→ **Task goal**:
Go through the records below and report each line with "appeared" in it.
===
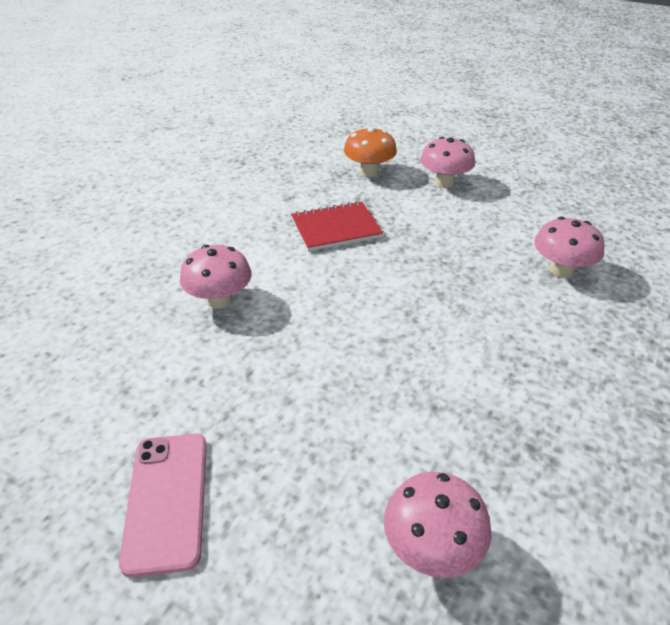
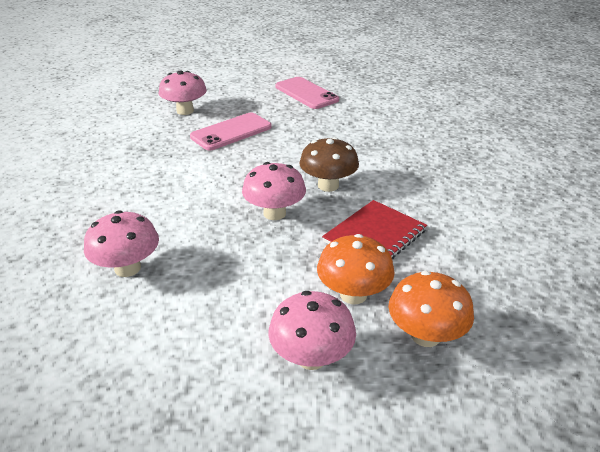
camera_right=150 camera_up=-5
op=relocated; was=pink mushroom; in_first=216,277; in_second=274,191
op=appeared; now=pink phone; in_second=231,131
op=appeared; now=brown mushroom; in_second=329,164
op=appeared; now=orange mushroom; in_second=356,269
===
→ **Task solution**:
op=appeared; now=pink phone; in_second=231,131
op=appeared; now=brown mushroom; in_second=329,164
op=appeared; now=orange mushroom; in_second=356,269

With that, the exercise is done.